***** SOURCE MATERIAL *****

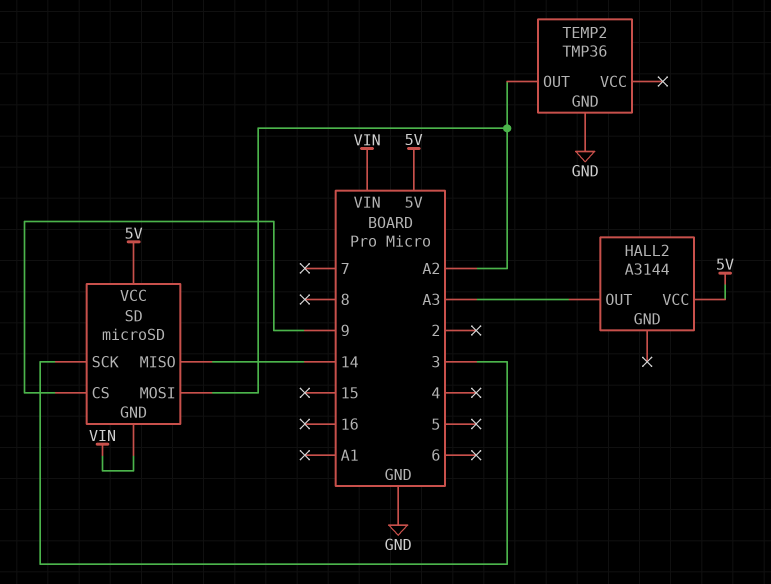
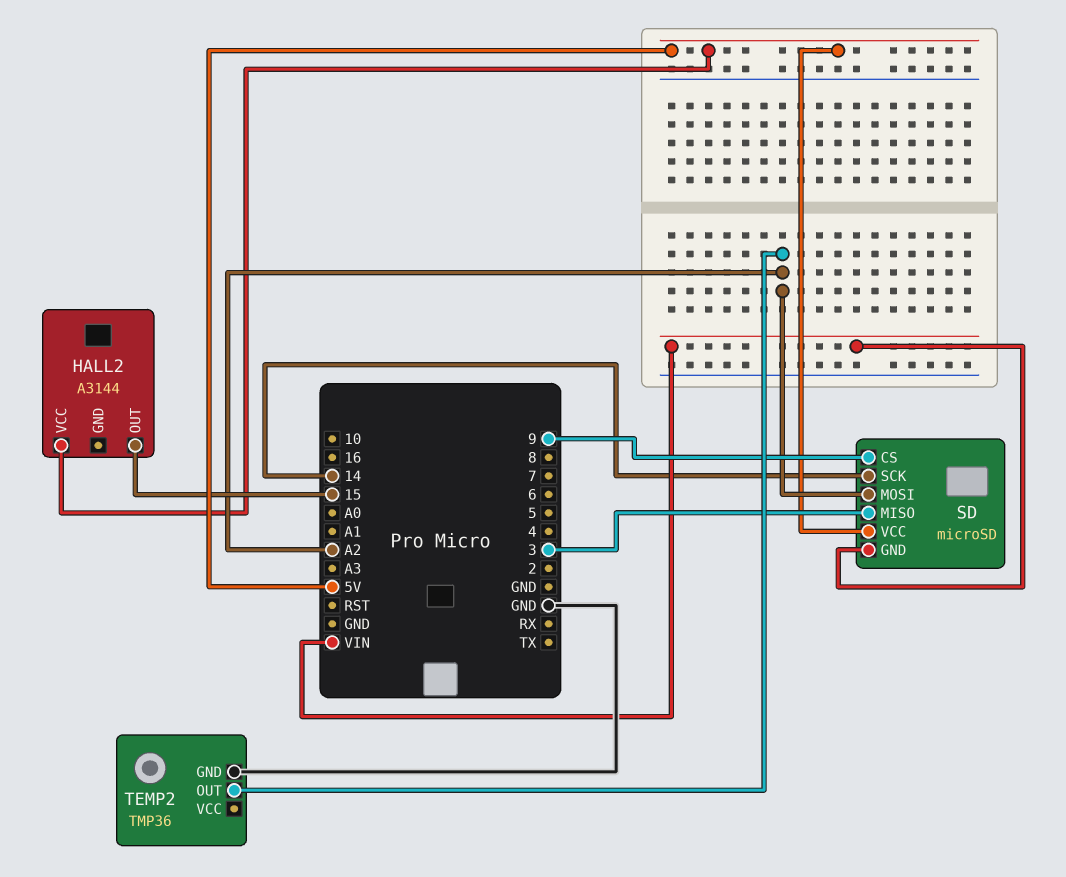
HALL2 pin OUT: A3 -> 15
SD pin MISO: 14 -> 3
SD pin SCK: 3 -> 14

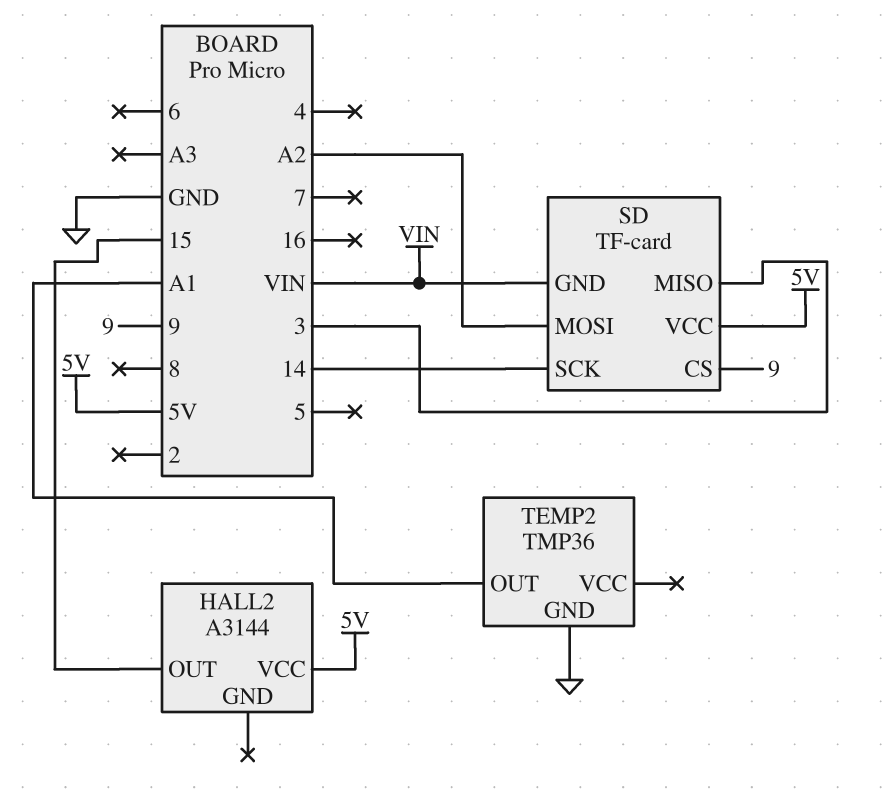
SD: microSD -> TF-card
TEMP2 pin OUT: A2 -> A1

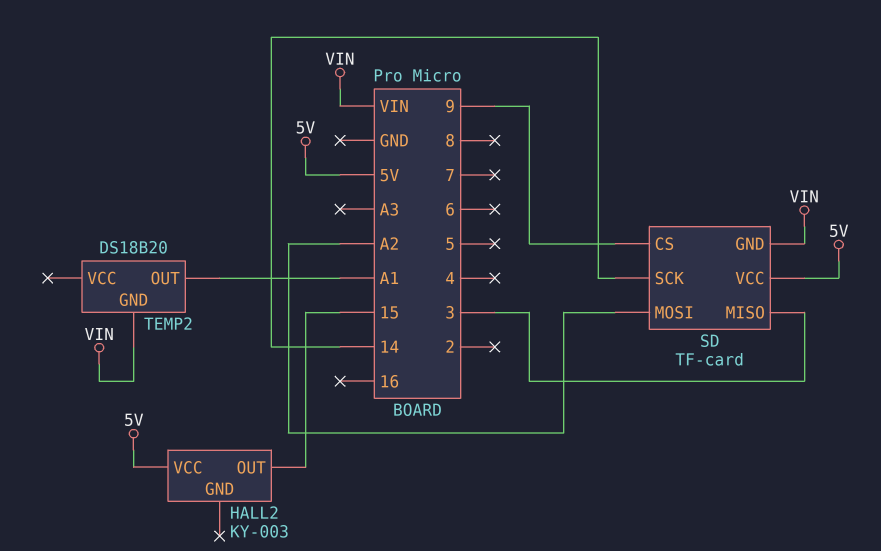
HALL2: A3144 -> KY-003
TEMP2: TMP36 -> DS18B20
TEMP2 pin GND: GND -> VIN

*****

• TASK: Write out all the entries exactly, except for the pictures.

• EXERCISE RESULT:
HALL2 pin OUT: A3 -> 15
SD pin MISO: 14 -> 3
SD pin SCK: 3 -> 14

SD: microSD -> TF-card
TEMP2 pin OUT: A2 -> A1

HALL2: A3144 -> KY-003
TEMP2: TMP36 -> DS18B20
TEMP2 pin GND: GND -> VIN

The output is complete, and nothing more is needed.